**Extracted records**.
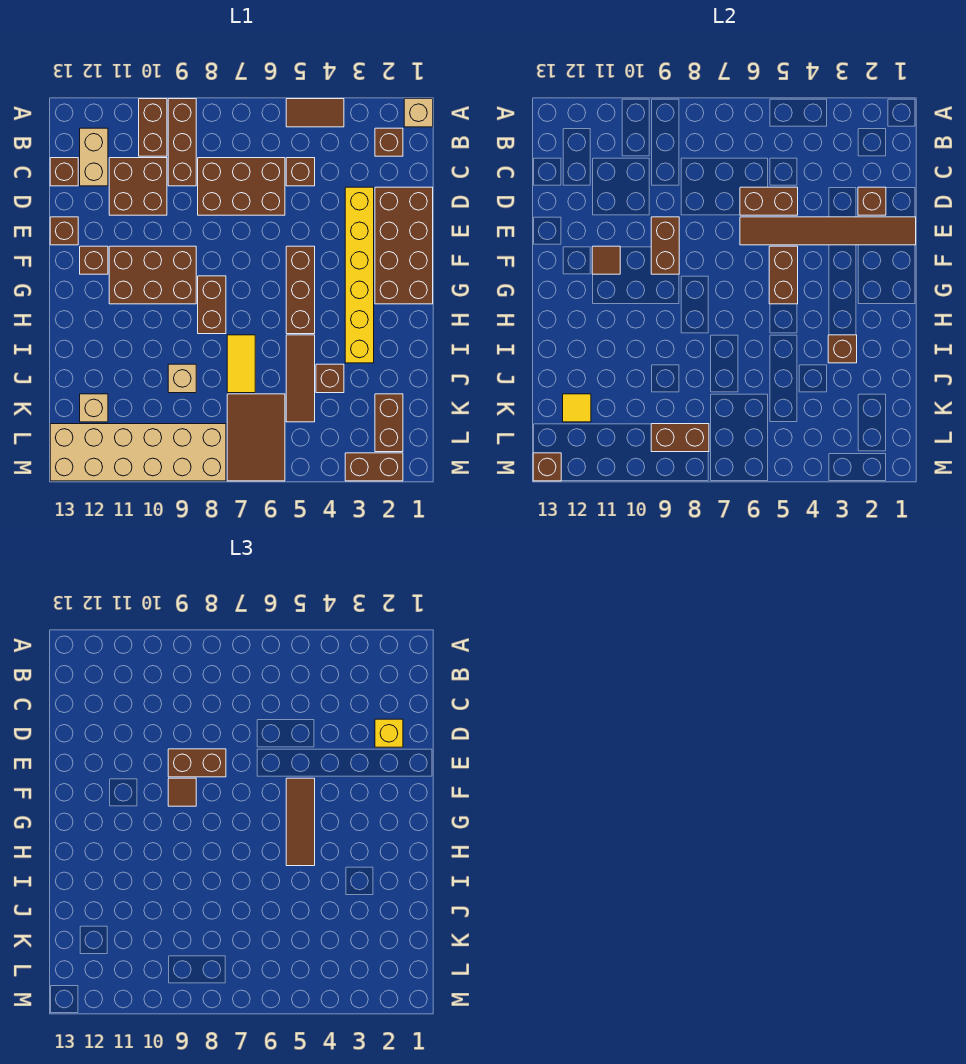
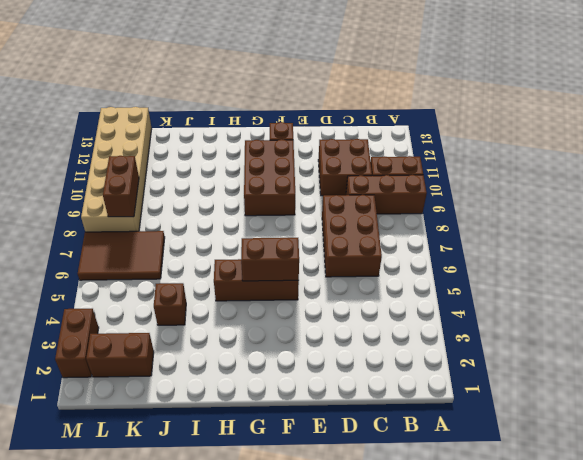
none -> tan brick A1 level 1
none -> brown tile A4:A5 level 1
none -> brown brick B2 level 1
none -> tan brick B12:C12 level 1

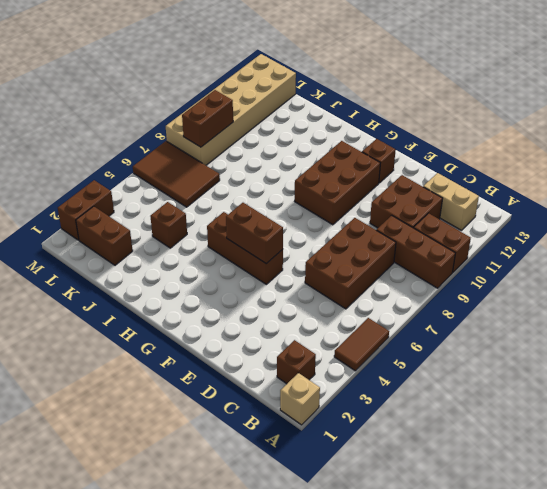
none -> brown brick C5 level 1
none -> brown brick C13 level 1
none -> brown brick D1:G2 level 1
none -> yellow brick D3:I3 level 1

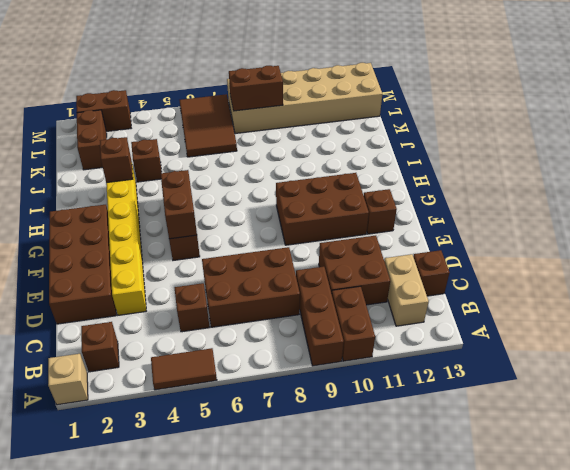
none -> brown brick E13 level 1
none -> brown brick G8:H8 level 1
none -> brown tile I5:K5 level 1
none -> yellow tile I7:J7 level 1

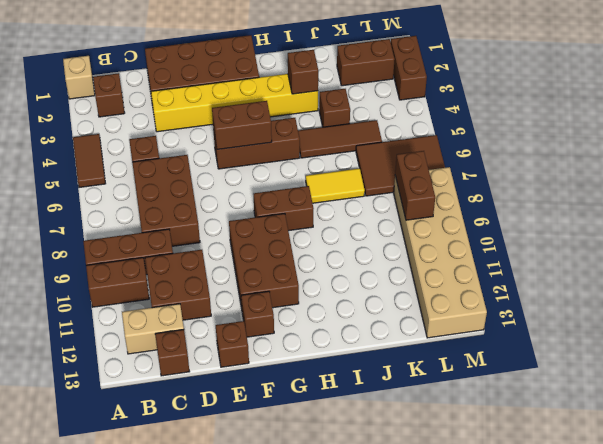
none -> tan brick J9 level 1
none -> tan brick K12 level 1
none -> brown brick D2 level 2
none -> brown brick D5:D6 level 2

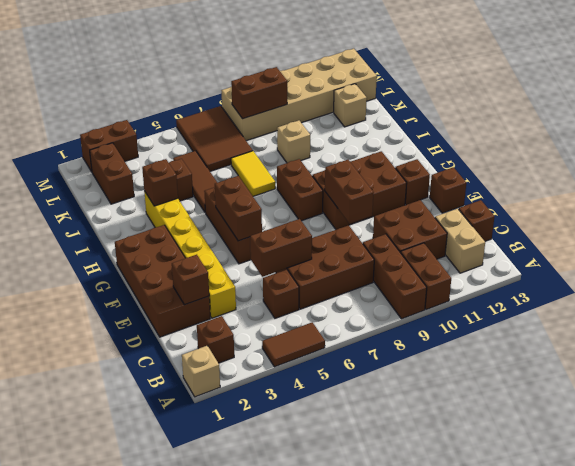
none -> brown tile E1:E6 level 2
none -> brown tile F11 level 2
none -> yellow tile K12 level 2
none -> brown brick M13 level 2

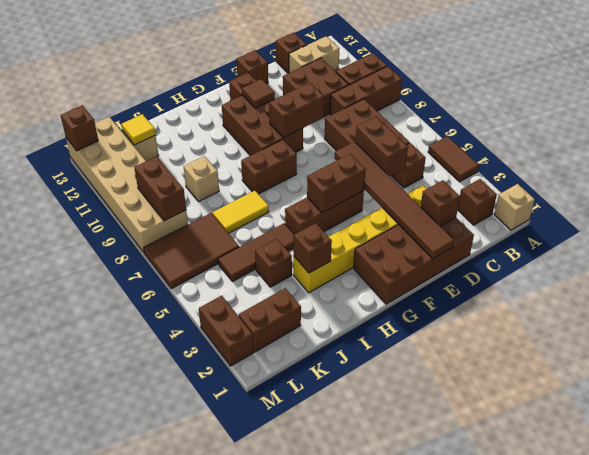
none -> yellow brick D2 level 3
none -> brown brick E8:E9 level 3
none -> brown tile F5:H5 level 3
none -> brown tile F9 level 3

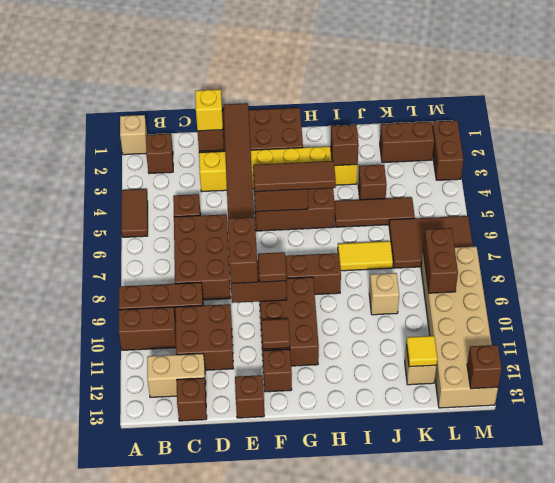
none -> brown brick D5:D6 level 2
* * *
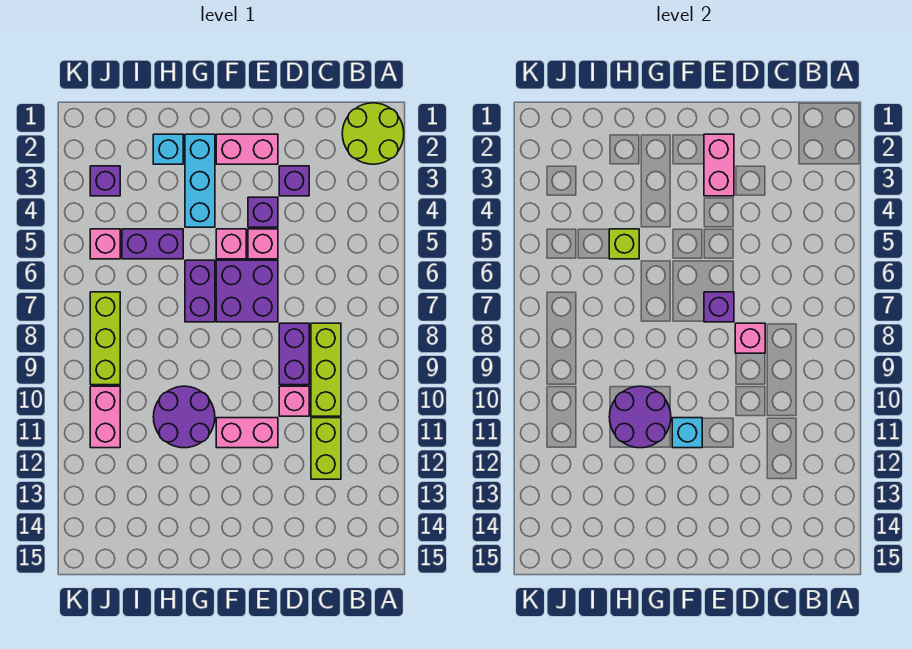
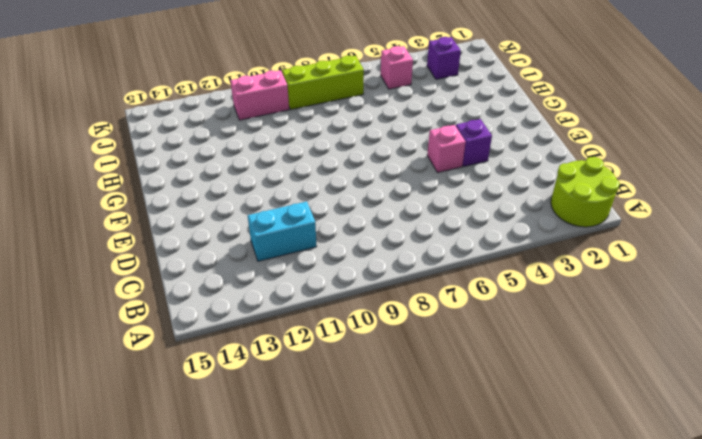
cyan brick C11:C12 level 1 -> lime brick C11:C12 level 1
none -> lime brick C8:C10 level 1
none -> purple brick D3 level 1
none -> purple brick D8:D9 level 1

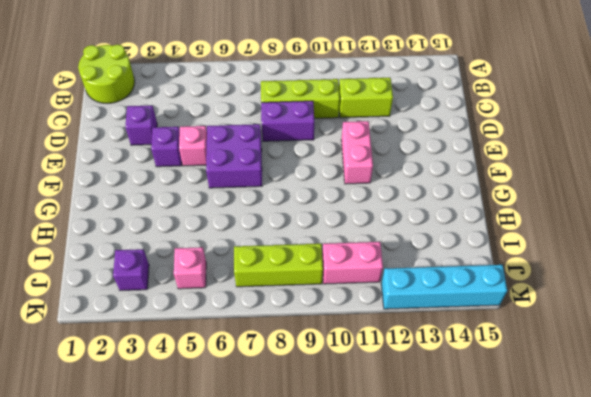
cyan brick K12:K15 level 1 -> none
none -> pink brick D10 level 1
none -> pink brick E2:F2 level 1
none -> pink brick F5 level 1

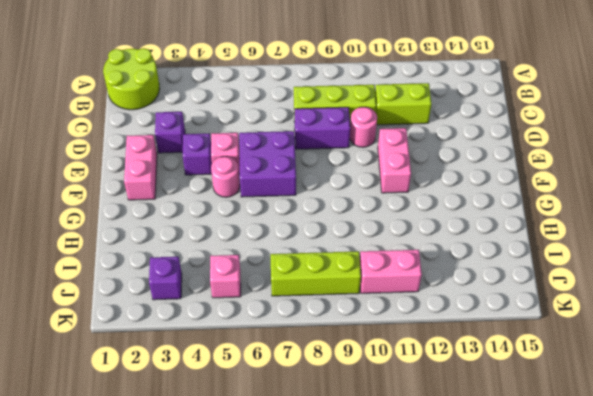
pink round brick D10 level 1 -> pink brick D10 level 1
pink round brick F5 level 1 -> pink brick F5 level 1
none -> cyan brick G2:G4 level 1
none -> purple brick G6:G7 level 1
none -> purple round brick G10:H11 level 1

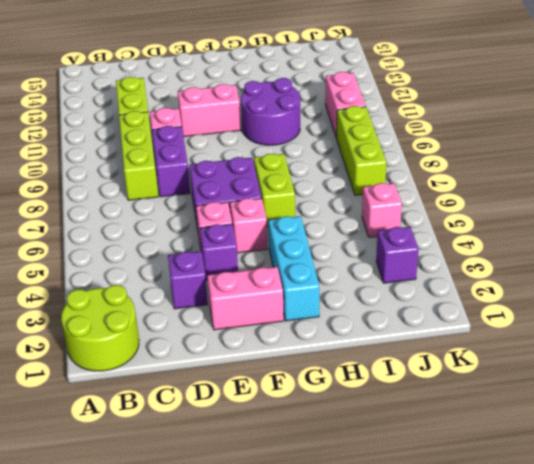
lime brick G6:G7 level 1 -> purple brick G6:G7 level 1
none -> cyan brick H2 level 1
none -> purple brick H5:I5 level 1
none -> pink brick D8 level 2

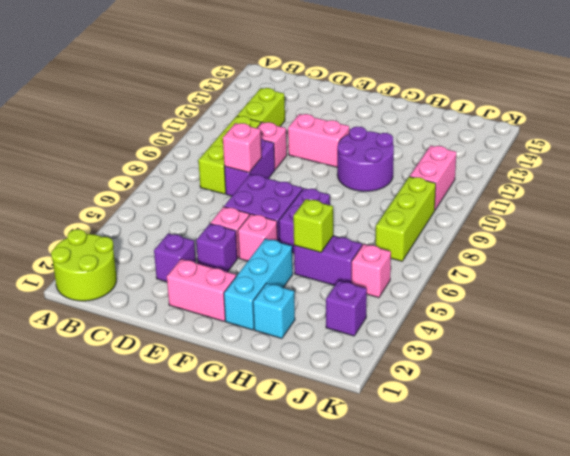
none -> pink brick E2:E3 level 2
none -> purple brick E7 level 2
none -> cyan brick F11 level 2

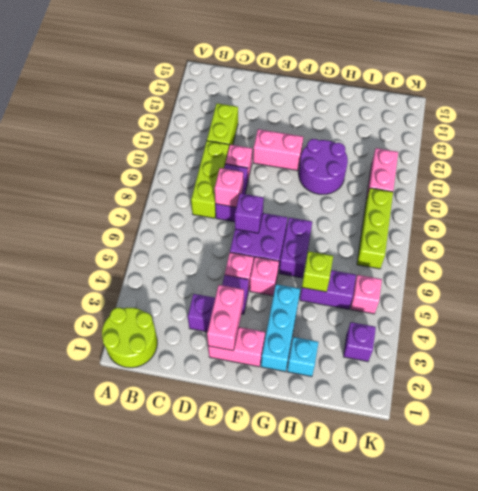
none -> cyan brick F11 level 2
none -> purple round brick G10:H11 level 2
--
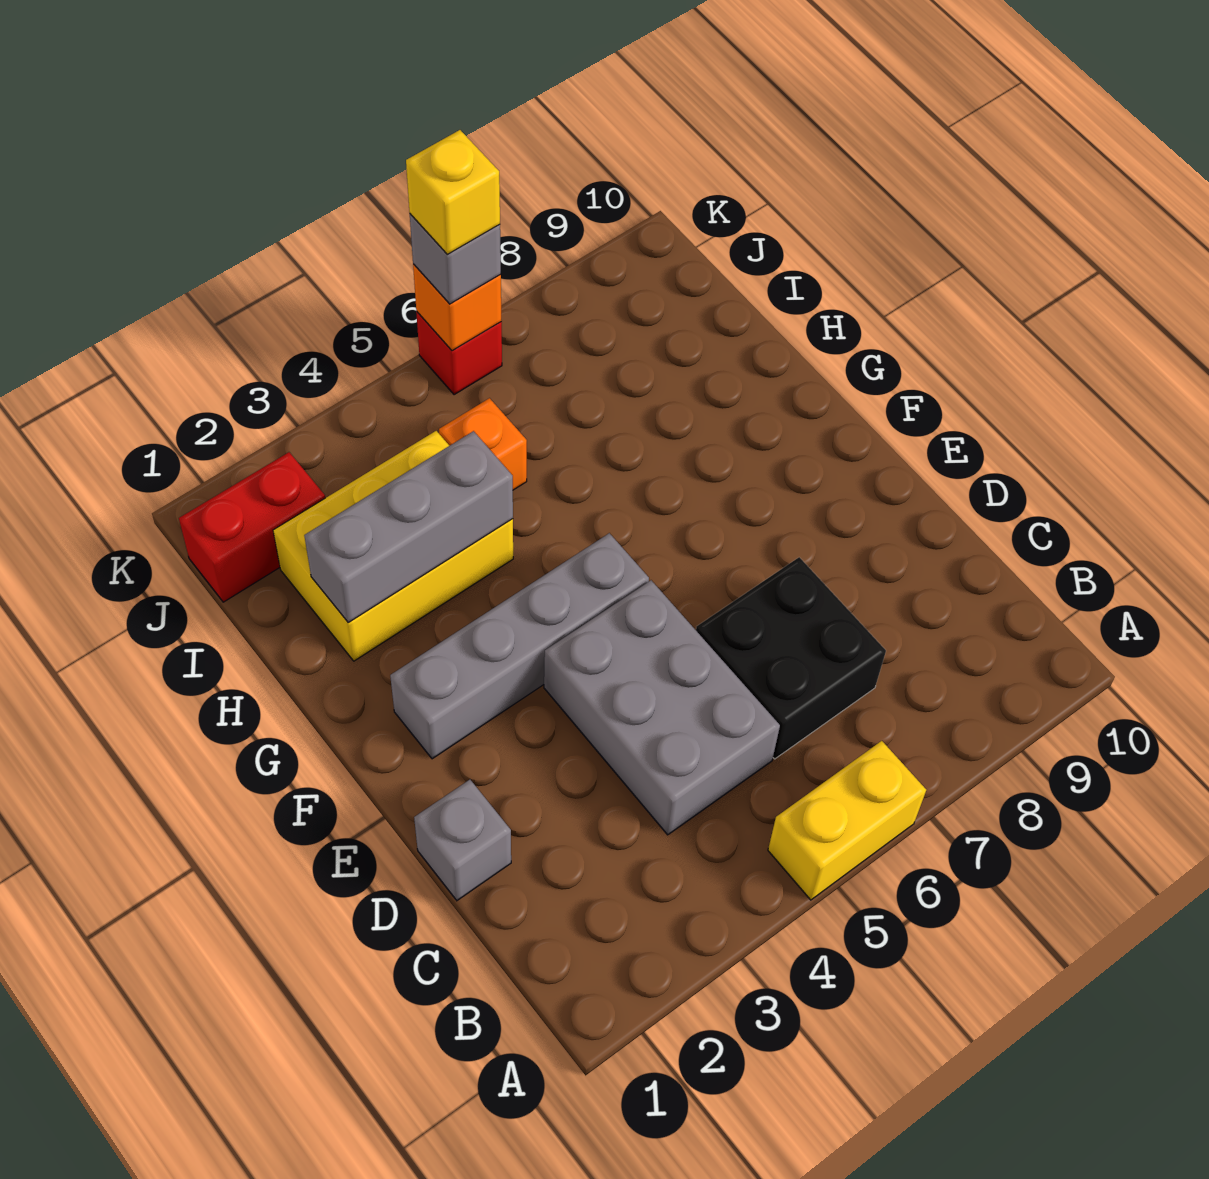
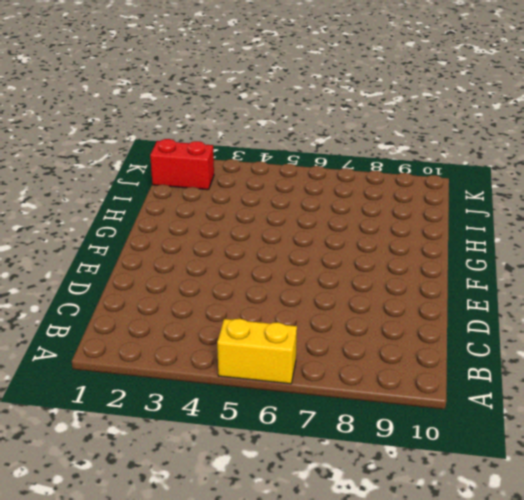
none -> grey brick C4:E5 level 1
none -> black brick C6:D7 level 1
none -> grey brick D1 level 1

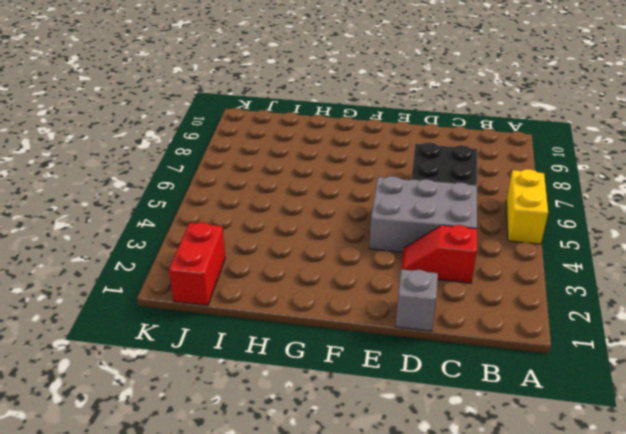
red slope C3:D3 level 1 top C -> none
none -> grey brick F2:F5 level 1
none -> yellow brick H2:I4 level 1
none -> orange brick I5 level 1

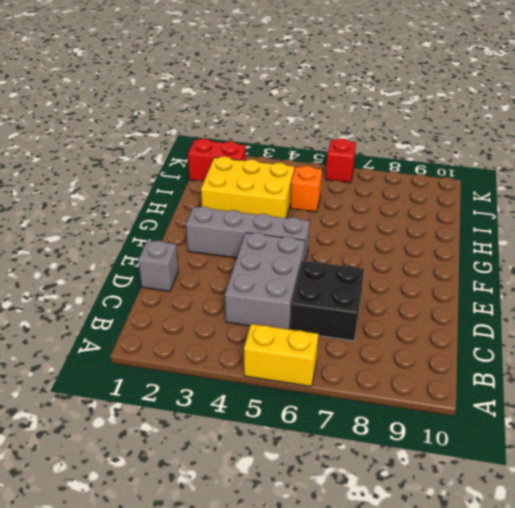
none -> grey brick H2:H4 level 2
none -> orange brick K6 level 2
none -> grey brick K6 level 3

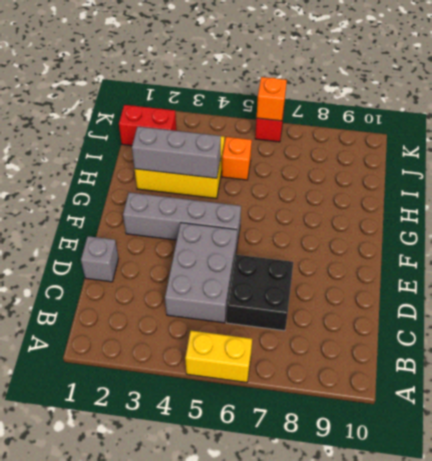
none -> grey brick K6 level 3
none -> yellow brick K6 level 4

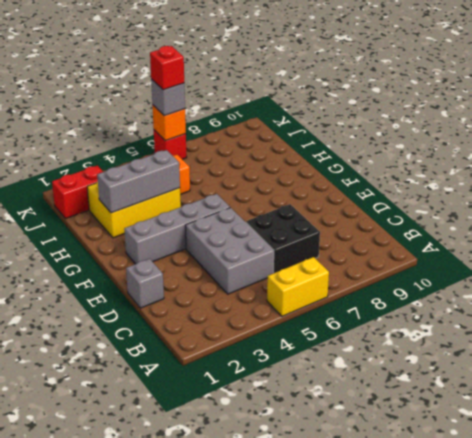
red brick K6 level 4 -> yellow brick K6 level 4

**What you have to do**.
A clean copy is needed of the lines above from the one with "none -> brown tile I5:K5 level 1" up to and including the one with "none -> brown tile F11 level 2". Please set it down exactly, with no pictures.

**Response box**.
none -> brown tile I5:K5 level 1
none -> yellow tile I7:J7 level 1

none -> tan brick J9 level 1
none -> tan brick K12 level 1
none -> brown brick D2 level 2
none -> brown brick D5:D6 level 2

none -> brown tile E1:E6 level 2
none -> brown tile F11 level 2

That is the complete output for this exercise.